» **THE DATA**
______

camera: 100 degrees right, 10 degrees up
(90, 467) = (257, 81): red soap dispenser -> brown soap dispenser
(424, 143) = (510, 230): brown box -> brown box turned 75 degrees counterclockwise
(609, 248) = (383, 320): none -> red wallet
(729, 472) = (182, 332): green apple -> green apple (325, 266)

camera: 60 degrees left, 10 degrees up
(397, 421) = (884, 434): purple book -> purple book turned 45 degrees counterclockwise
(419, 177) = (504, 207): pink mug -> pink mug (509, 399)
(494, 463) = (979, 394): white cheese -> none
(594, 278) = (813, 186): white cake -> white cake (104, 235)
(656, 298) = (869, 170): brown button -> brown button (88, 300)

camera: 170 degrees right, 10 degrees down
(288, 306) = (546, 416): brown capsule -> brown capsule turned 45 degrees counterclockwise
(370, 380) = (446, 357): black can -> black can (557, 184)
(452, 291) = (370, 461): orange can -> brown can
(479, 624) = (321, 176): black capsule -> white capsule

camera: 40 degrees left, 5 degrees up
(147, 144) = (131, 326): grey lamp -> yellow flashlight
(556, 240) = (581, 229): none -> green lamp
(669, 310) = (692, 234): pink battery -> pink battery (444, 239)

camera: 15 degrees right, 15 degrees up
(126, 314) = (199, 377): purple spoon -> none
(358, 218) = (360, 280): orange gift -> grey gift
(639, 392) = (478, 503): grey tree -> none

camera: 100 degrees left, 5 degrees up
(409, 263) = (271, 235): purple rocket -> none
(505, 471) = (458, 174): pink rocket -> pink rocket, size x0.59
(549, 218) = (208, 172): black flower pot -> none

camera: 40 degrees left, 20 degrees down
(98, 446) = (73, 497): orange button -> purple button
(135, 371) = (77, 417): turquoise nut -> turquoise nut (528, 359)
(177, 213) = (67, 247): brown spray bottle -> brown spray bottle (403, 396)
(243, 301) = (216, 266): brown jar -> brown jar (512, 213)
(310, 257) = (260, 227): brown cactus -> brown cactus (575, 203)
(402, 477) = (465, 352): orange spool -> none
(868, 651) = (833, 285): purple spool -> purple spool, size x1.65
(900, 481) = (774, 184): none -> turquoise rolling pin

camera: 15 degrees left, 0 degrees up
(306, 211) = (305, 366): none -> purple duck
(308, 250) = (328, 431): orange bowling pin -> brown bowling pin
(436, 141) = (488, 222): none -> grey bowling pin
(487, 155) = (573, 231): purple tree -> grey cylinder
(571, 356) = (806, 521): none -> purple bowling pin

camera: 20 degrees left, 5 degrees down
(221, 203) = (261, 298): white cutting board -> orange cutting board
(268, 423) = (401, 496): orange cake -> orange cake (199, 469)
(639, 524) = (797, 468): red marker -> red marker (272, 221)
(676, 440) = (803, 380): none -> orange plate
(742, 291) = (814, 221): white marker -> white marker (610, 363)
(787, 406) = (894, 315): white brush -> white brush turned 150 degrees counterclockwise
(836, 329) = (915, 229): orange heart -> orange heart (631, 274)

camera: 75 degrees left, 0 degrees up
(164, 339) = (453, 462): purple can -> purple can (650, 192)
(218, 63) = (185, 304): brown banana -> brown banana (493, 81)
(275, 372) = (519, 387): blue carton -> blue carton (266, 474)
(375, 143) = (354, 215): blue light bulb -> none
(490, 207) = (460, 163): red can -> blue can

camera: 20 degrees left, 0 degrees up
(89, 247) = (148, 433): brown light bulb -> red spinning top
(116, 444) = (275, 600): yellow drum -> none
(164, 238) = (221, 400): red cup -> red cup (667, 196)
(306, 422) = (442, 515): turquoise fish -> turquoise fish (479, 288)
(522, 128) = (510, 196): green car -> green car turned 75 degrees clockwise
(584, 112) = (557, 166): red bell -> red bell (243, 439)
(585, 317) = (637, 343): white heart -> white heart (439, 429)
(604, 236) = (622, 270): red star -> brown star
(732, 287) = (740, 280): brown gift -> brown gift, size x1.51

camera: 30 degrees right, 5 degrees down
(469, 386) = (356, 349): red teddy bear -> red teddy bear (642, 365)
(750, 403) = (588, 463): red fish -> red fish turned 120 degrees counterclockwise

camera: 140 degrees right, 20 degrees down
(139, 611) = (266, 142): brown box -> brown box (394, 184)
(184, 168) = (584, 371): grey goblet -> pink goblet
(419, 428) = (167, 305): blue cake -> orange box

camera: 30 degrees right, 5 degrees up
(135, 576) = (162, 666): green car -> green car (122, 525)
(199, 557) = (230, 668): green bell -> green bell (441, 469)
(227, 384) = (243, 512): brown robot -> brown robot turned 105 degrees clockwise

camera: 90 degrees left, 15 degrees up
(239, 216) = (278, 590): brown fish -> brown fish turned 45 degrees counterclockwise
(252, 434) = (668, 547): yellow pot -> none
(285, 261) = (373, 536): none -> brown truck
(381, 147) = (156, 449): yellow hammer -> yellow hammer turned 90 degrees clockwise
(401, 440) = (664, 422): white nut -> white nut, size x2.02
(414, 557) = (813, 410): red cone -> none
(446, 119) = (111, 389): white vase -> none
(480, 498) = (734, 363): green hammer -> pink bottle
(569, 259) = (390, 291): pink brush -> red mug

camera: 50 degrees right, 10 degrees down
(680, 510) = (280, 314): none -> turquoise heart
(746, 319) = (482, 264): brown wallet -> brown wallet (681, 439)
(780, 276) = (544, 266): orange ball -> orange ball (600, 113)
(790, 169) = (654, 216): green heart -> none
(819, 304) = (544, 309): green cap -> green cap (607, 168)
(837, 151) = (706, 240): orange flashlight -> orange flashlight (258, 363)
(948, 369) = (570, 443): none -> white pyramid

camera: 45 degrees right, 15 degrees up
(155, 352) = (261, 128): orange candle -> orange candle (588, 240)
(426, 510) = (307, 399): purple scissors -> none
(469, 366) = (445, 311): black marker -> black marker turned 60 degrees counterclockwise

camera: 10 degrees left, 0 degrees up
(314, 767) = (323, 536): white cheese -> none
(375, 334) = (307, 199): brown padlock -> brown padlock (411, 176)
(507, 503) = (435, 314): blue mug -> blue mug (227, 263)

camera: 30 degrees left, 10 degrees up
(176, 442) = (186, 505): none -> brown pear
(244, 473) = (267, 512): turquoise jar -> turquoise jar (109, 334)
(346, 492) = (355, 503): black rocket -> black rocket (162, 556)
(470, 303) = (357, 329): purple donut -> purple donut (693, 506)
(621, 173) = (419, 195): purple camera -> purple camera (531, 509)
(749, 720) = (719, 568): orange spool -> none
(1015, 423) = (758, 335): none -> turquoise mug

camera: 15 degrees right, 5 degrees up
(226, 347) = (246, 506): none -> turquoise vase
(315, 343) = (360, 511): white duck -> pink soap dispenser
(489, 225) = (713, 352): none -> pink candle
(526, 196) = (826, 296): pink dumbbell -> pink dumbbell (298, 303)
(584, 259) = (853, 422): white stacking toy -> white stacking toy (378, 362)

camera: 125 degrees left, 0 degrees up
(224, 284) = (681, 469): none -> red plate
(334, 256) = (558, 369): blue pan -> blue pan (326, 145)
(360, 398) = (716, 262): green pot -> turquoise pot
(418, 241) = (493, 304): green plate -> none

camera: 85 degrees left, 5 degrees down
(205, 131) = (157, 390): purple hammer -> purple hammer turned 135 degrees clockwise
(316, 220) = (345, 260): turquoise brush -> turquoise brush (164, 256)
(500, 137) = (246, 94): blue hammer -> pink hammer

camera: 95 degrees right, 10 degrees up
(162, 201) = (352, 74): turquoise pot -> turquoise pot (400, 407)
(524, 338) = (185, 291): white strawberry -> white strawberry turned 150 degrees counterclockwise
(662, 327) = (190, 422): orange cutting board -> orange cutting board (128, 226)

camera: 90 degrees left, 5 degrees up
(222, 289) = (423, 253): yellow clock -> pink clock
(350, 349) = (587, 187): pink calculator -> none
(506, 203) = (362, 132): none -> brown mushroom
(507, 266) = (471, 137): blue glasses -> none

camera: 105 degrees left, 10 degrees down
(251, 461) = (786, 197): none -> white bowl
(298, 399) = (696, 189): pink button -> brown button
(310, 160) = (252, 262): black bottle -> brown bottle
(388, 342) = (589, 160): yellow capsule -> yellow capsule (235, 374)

______

» **WHAT THE EXERCISE ASKS**
Copy out, word for word, the part of the entries above that begins at the line with "(177, 213) = (67, 247): brown" and ends at the line with "(604, 236) = (622, 270): red", including both.

» **EXPECTED ANSWER**
(177, 213) = (67, 247): brown spray bottle -> brown spray bottle (403, 396)
(243, 301) = (216, 266): brown jar -> brown jar (512, 213)
(310, 257) = (260, 227): brown cactus -> brown cactus (575, 203)
(402, 477) = (465, 352): orange spool -> none
(868, 651) = (833, 285): purple spool -> purple spool, size x1.65
(900, 481) = (774, 184): none -> turquoise rolling pin

camera: 15 degrees left, 0 degrees up
(306, 211) = (305, 366): none -> purple duck
(308, 250) = (328, 431): orange bowling pin -> brown bowling pin
(436, 141) = (488, 222): none -> grey bowling pin
(487, 155) = (573, 231): purple tree -> grey cylinder
(571, 356) = (806, 521): none -> purple bowling pin

camera: 20 degrees left, 5 degrees down
(221, 203) = (261, 298): white cutting board -> orange cutting board
(268, 423) = (401, 496): orange cake -> orange cake (199, 469)
(639, 524) = (797, 468): red marker -> red marker (272, 221)
(676, 440) = (803, 380): none -> orange plate
(742, 291) = (814, 221): white marker -> white marker (610, 363)
(787, 406) = (894, 315): white brush -> white brush turned 150 degrees counterclockwise
(836, 329) = (915, 229): orange heart -> orange heart (631, 274)

camera: 75 degrees left, 0 degrees up
(164, 339) = (453, 462): purple can -> purple can (650, 192)
(218, 63) = (185, 304): brown banana -> brown banana (493, 81)
(275, 372) = (519, 387): blue carton -> blue carton (266, 474)
(375, 143) = (354, 215): blue light bulb -> none
(490, 207) = (460, 163): red can -> blue can

camera: 20 degrees left, 0 degrees up
(89, 247) = (148, 433): brown light bulb -> red spinning top
(116, 444) = (275, 600): yellow drum -> none
(164, 238) = (221, 400): red cup -> red cup (667, 196)
(306, 422) = (442, 515): turquoise fish -> turquoise fish (479, 288)
(522, 128) = (510, 196): green car -> green car turned 75 degrees clockwise
(584, 112) = (557, 166): red bell -> red bell (243, 439)
(585, 317) = (637, 343): white heart -> white heart (439, 429)
(604, 236) = (622, 270): red star -> brown star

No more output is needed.